Problem requirements -
Take each line of the listing that has the string "plus" and report it.

Exercise input -

***

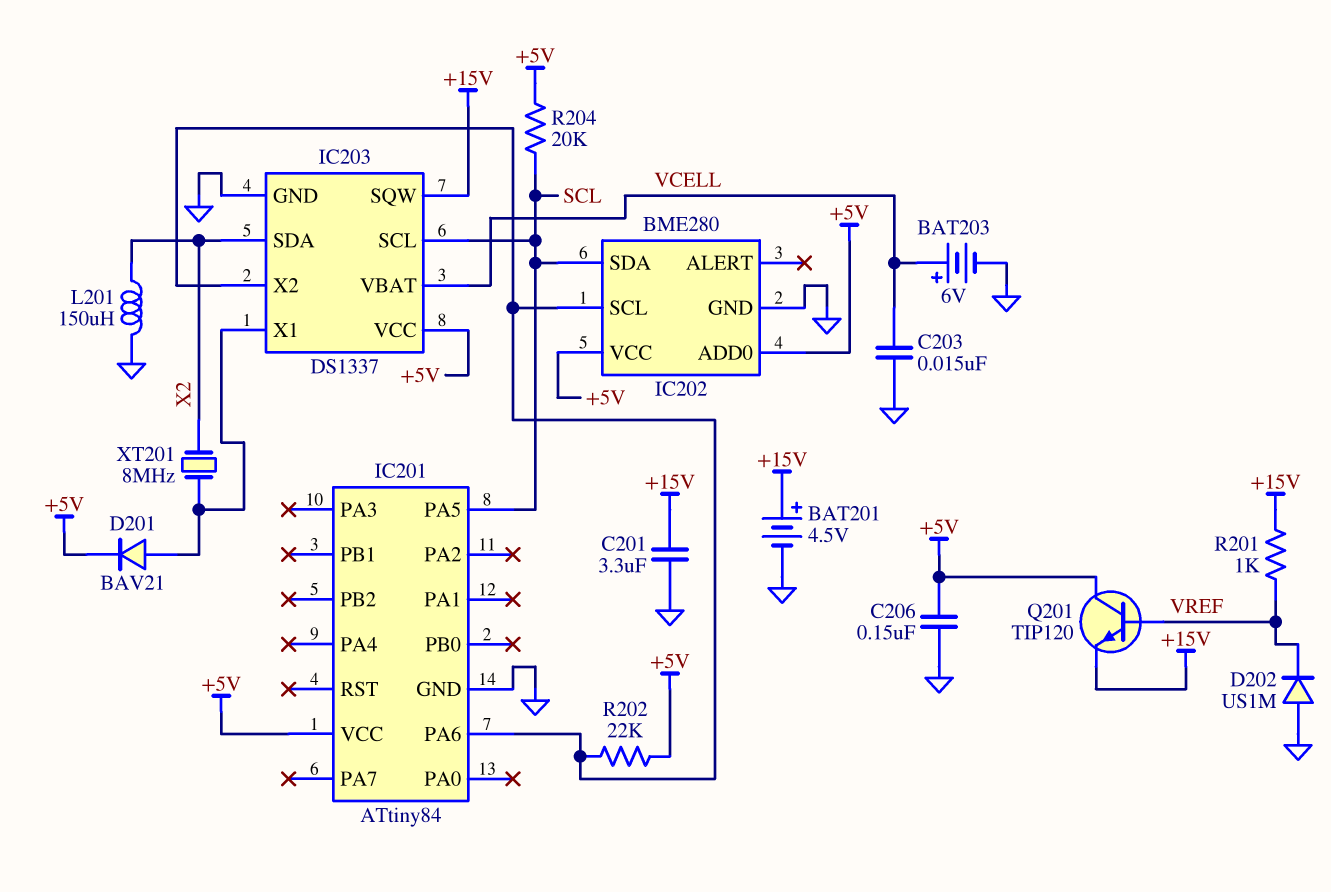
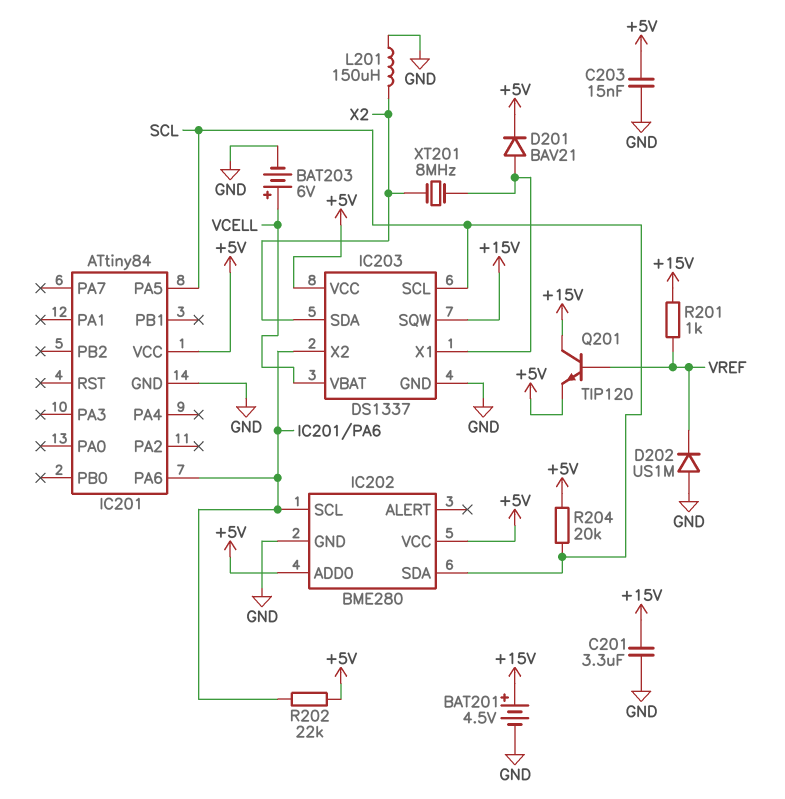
C203: 15nF (GND, VCELL) -> 15nF (+5V, GND)
C206: 150nF (+5V, GND) -> none
Q201: NPN TIP120 (B VREF, C +5V, E +15V) -> NPN TIP120 (B VREF, C +15V, E +5V)

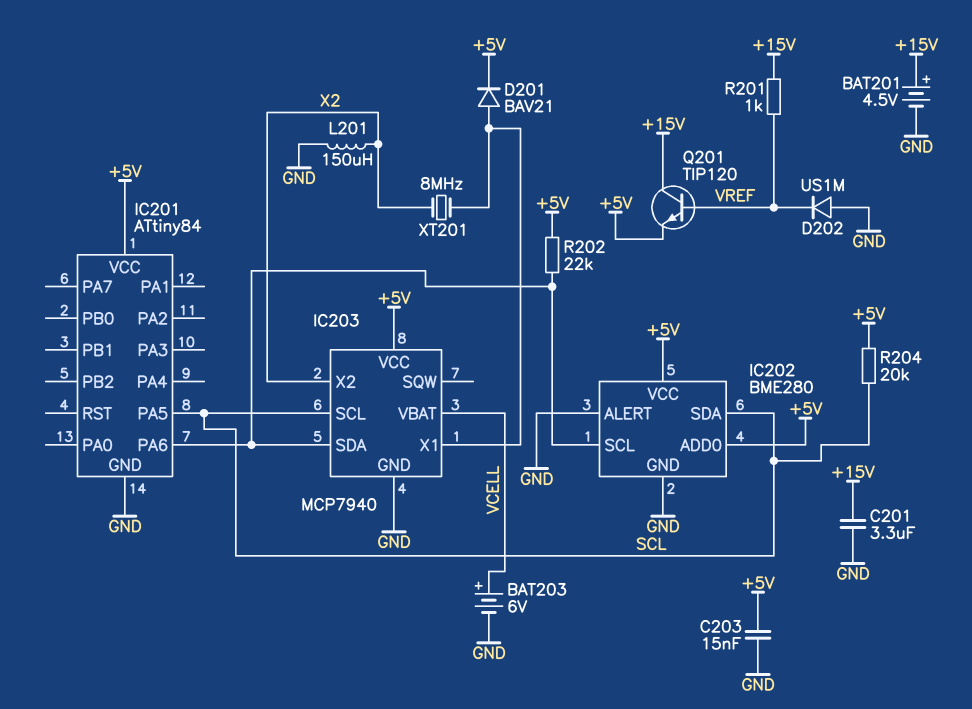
IC202 pin ALERT: none -> GND
IC203: DS1337 -> MCP7940
IC203 pin SDA: X2 -> IC201/PA6
IC203 pin SQW: +15V -> none
IC203 pin X2: IC201/PA6 -> X2

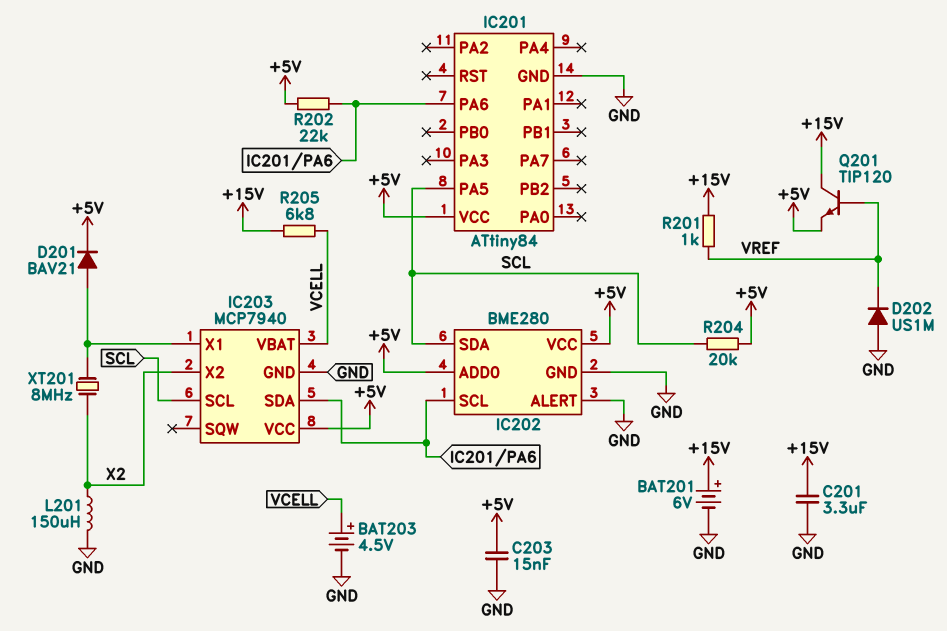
BAT201: 4.5V (plus +15V, minus GND) -> 6V (plus +15V, minus GND)
BAT203: 6V (plus VCELL, minus GND) -> 4.5V (plus VCELL, minus GND)
R205: none -> 6.8k (+15V, VCELL)

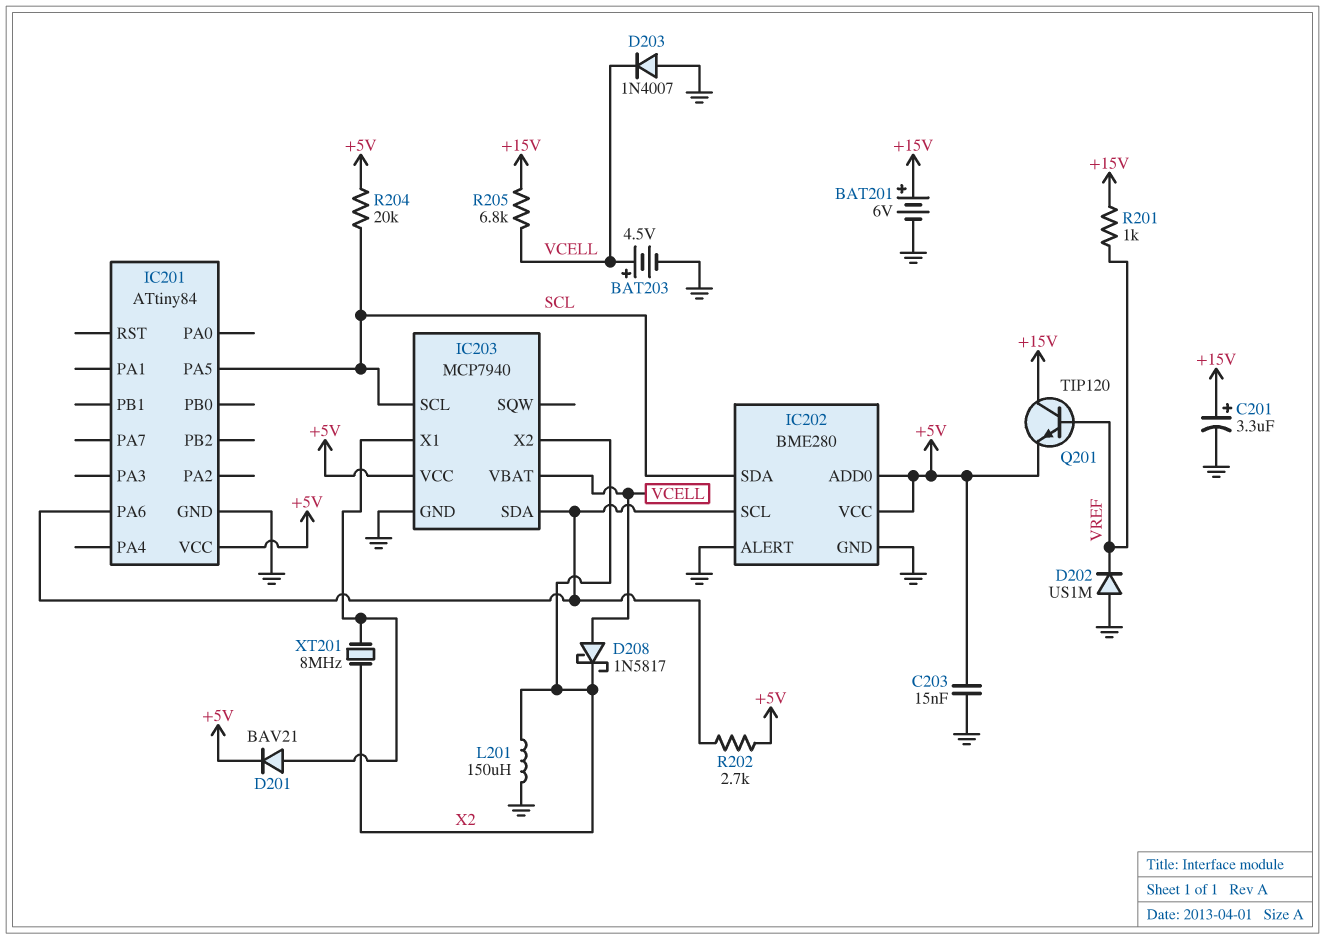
C201: 3.3uF (+15V, GND) -> 3.3uF (plus +15V, minus GND)
D203: none -> diode 1N4007 (A GND, K VCELL)
D208: none -> schottky 1N5817 (A VCELL, K X2)
R202: 22k (+5V, IC201/PA6) -> 2.7k (+5V, IC201/PA6)

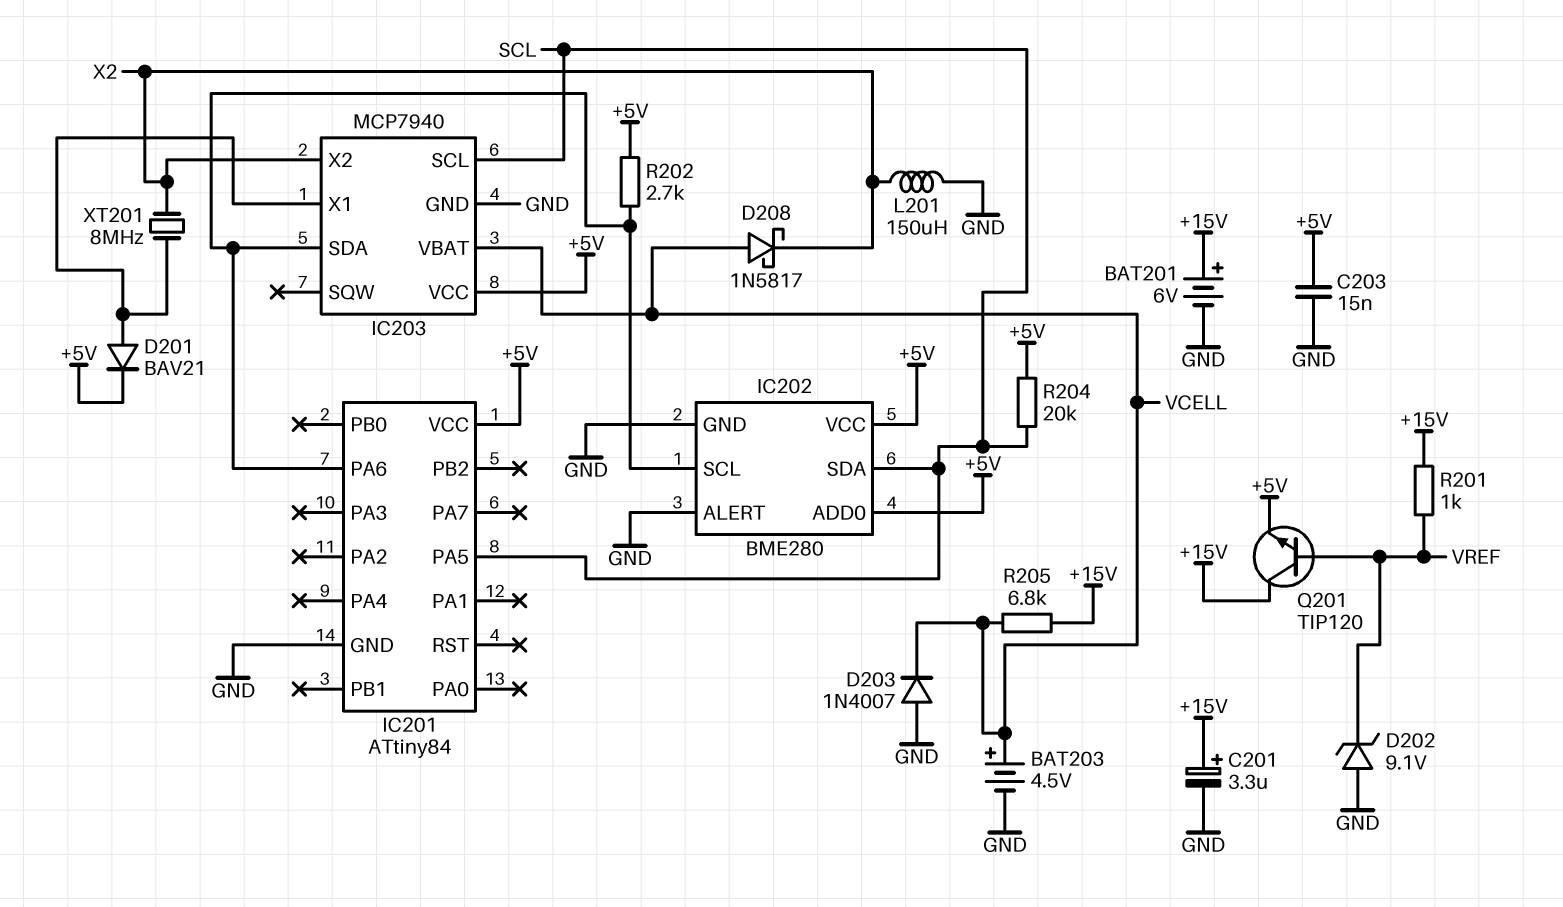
D202: diode US1M (A GND, K VREF) -> zener 9.1V (A GND, K VREF)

***

Written solution -
BAT201: 4.5V (plus +15V, minus GND) -> 6V (plus +15V, minus GND)
BAT203: 6V (plus VCELL, minus GND) -> 4.5V (plus VCELL, minus GND)
C201: 3.3uF (+15V, GND) -> 3.3uF (plus +15V, minus GND)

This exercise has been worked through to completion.